◆ Task to complete:
Where does the string "pink" appear in the listing below? Copy every line where it does.

◆ Provided records:
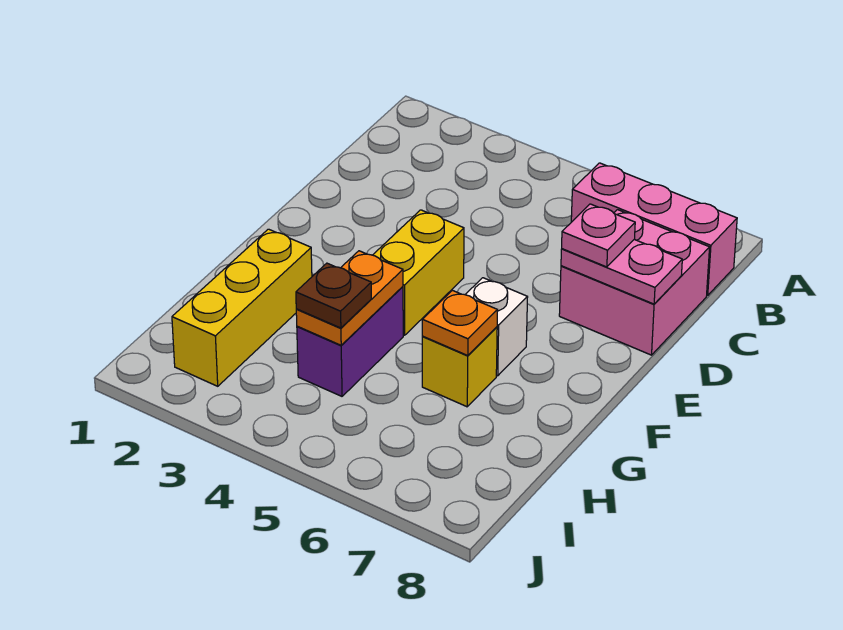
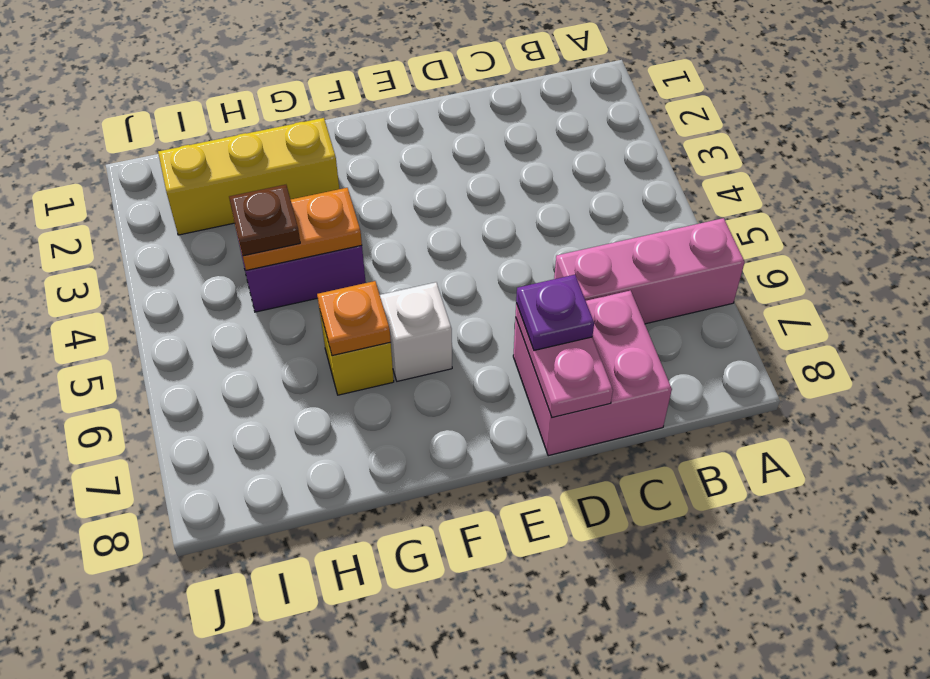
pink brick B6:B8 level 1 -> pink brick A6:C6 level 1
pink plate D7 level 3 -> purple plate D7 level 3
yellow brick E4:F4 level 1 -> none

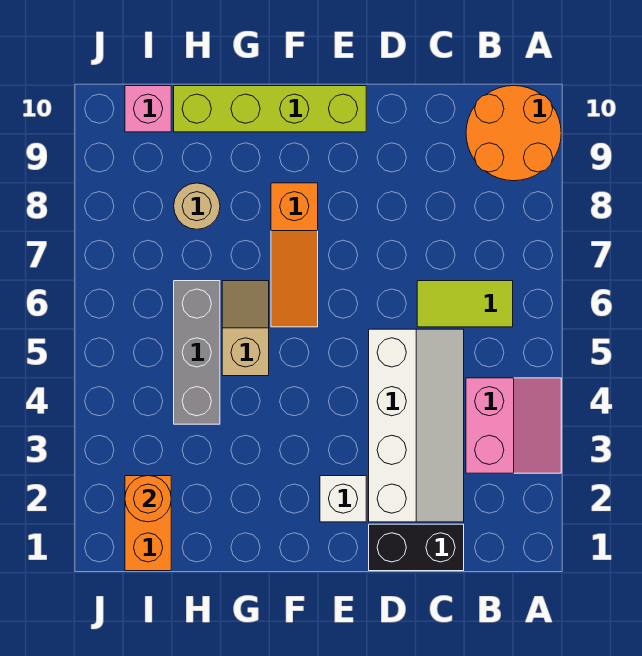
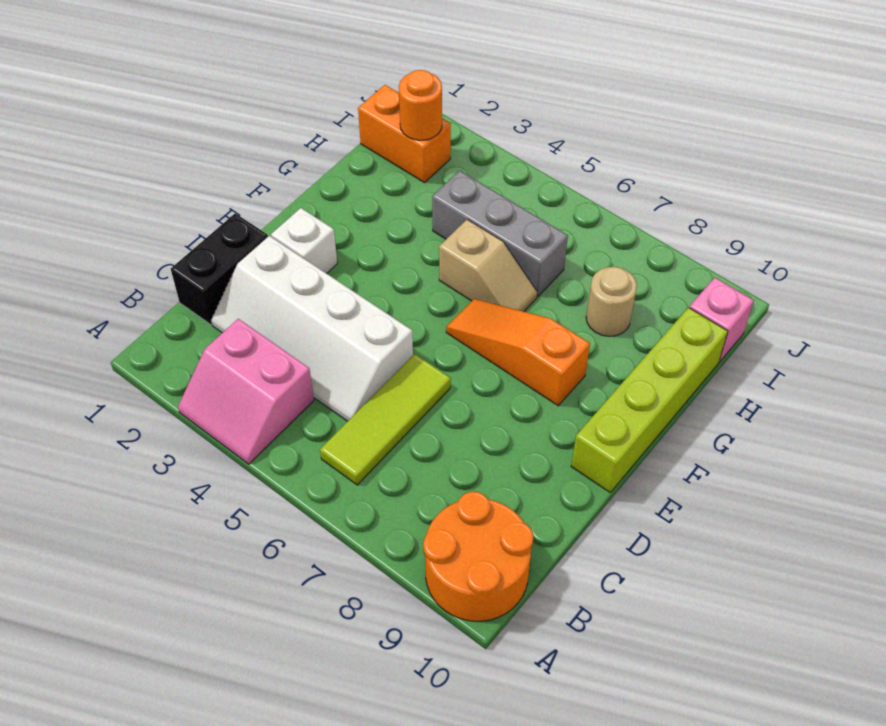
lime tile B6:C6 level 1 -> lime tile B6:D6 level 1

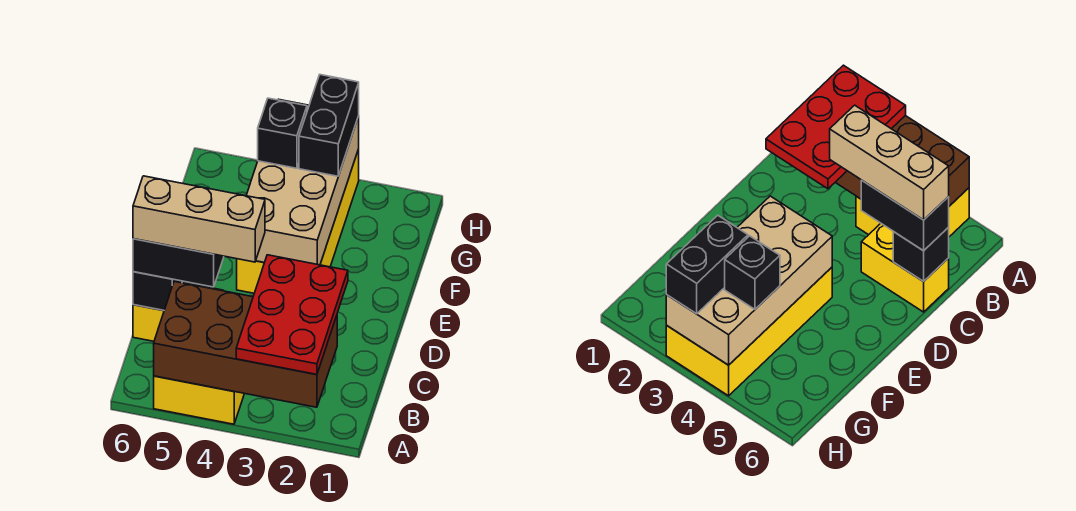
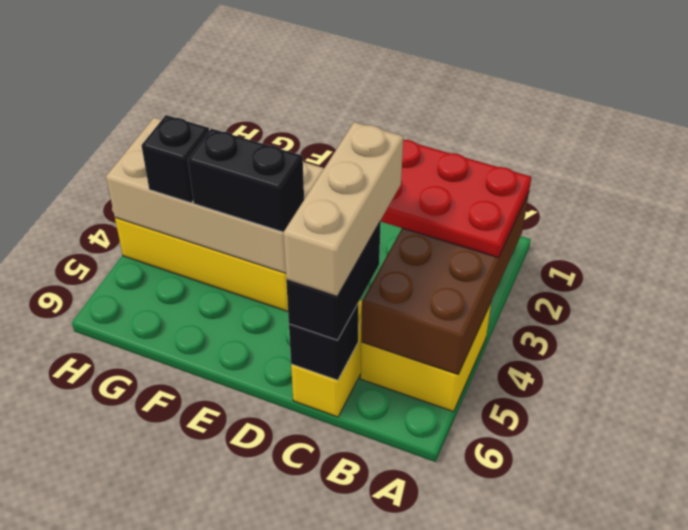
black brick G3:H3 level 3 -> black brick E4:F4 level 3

◆ Exercise solution:
pink brick B6:B8 level 1 -> pink brick A6:C6 level 1
pink plate D7 level 3 -> purple plate D7 level 3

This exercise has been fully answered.